● What is being asked
Your answer must hold only the lines below from the line containing "pink arrow: (147, 246)" through the line containing "orange ellipse: (598, 135)", each reproduced exactly.

***** Data records *****

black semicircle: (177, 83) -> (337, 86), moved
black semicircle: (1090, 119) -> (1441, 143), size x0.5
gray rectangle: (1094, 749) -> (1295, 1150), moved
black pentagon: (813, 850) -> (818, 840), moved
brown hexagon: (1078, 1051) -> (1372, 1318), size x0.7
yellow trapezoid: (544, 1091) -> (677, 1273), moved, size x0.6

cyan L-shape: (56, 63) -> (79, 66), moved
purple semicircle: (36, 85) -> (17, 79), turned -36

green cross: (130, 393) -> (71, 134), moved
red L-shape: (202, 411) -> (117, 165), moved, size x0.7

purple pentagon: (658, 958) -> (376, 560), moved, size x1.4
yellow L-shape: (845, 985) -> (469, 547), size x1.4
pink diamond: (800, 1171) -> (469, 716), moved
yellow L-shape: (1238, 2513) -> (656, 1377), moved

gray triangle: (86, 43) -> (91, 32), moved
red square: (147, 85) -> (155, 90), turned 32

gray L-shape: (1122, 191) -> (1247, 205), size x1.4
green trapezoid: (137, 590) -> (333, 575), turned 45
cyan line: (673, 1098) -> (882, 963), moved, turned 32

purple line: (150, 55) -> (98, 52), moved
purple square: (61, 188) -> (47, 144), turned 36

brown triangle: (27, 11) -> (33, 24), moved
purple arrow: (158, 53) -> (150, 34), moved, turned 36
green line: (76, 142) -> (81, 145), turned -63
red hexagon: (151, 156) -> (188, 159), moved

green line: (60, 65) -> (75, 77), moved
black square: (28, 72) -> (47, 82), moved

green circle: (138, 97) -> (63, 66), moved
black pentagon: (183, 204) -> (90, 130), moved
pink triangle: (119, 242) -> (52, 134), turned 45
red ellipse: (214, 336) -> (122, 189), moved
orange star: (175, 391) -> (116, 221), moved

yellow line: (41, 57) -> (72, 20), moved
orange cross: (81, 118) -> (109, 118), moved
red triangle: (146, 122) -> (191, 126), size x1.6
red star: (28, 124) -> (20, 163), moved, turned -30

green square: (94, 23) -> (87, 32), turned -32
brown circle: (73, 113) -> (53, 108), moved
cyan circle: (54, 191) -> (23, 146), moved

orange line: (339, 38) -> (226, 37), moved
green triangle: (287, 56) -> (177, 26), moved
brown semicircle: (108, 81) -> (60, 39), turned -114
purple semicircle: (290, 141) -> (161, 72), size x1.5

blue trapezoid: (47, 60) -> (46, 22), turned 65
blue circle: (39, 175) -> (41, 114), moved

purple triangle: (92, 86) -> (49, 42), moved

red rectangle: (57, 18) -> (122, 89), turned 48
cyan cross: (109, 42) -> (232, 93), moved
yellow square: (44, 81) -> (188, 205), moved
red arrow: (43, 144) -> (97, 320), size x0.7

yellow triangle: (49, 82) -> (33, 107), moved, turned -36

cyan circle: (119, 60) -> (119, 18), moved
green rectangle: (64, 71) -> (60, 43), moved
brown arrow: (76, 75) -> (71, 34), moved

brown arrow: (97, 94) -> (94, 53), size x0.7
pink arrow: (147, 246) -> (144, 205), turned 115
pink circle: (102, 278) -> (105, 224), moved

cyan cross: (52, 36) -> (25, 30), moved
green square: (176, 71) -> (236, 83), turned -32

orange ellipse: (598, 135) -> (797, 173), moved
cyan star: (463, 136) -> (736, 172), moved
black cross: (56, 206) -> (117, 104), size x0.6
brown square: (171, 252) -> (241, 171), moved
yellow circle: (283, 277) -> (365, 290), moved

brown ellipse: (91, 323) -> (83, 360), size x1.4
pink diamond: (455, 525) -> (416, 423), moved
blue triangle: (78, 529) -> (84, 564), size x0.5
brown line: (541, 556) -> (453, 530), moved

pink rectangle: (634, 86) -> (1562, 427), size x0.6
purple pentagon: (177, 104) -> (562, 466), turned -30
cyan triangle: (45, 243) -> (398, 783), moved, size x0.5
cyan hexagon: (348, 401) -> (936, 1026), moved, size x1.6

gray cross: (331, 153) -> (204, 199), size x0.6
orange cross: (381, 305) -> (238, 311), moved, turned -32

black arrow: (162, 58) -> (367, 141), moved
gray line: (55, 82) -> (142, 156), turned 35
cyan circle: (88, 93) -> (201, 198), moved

*****

● Solution to the exercise
pink arrow: (147, 246) -> (144, 205), turned 115
pink circle: (102, 278) -> (105, 224), moved

cyan cross: (52, 36) -> (25, 30), moved
green square: (176, 71) -> (236, 83), turned -32

orange ellipse: (598, 135) -> (797, 173), moved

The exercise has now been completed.